**HOW TO COMPLETE THIS TASK**
The required output is the lines below from the line containing "(146, 139) = (661, 160): orange" to the line containing "(337, 200) = (591, 323): brown", inclusive, retyped exactly. No other lines belong in it.

**DATA LISTING**
□ □ □ □ □

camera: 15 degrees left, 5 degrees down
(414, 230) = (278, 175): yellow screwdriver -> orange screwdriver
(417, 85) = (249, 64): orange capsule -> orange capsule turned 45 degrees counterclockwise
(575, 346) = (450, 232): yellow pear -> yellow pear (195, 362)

□ □ □ □ □

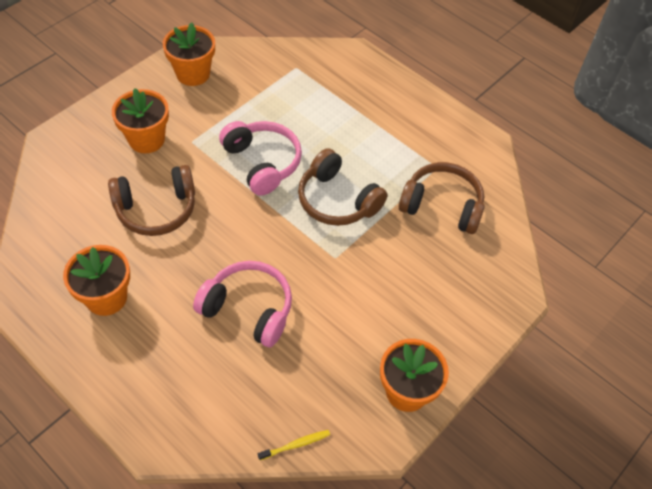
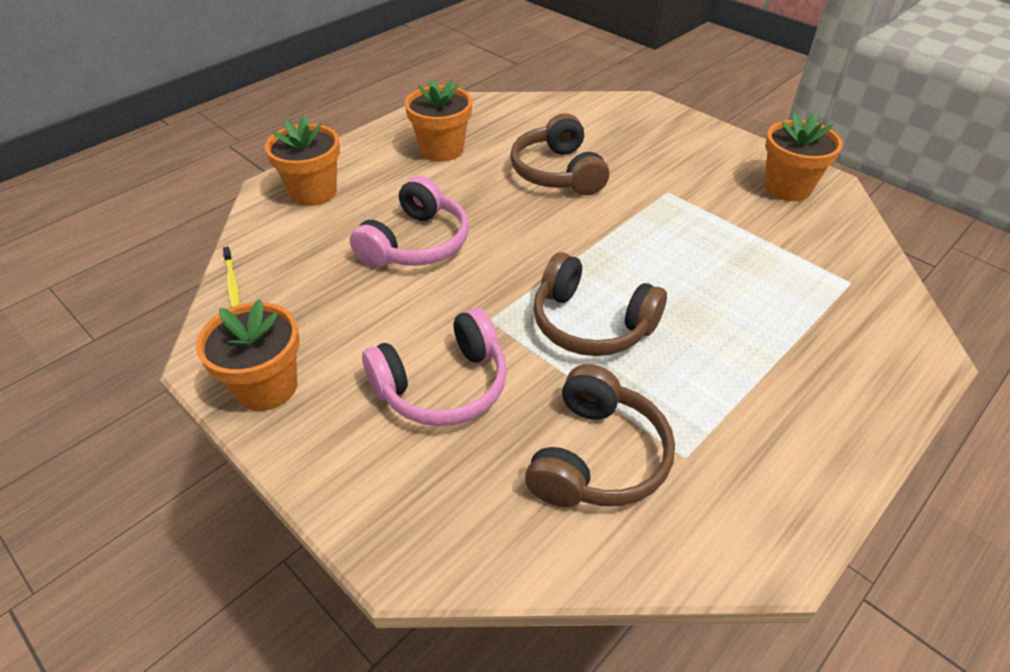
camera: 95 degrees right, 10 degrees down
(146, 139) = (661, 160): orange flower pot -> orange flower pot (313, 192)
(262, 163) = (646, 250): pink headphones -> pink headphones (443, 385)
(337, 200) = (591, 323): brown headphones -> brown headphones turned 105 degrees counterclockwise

□ □ □ □ □

**EXERCISE RESPONSE**
(146, 139) = (661, 160): orange flower pot -> orange flower pot (313, 192)
(262, 163) = (646, 250): pink headphones -> pink headphones (443, 385)
(337, 200) = (591, 323): brown headphones -> brown headphones turned 105 degrees counterclockwise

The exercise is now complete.